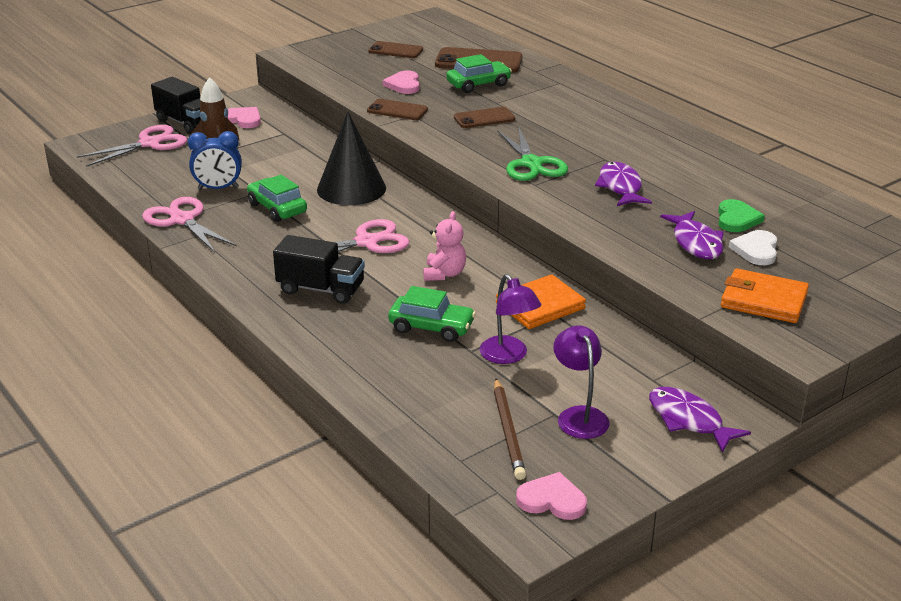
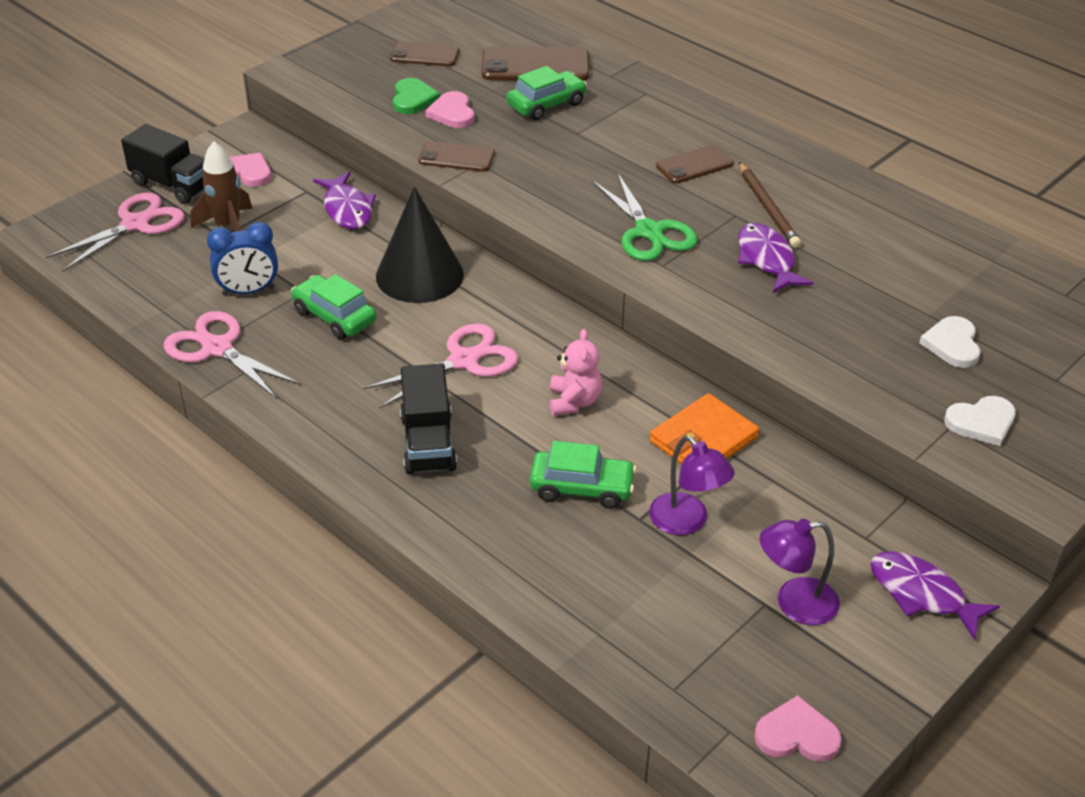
camera: 10 degrees left, 10 degrees up
(321, 289) = (428, 443): black truck -> black truck turned 75 degrees clockwise
(484, 118) = (569, 161): brown phone -> brown phone (694, 165)
(508, 431) = (717, 638): brown pencil -> brown pencil (767, 208)
(579, 415) = (794, 603): purple lamp -> purple lamp turned 75 degrees counterclockwise
(696, 243) = (880, 340): purple fish -> purple fish (347, 209)
(737, 219) = (917, 297): green heart -> green heart (413, 99)
(763, 300) = (981, 422): orange wallet -> white heart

++++++++

== Work to be completed ==
Transcribe only what runs from the line with "(508, 431) = (717, 638): brown" to the last line above, keeping every line exactly as written.

== Exercise solution ==
(508, 431) = (717, 638): brown pencil -> brown pencil (767, 208)
(579, 415) = (794, 603): purple lamp -> purple lamp turned 75 degrees counterclockwise
(696, 243) = (880, 340): purple fish -> purple fish (347, 209)
(737, 219) = (917, 297): green heart -> green heart (413, 99)
(763, 300) = (981, 422): orange wallet -> white heart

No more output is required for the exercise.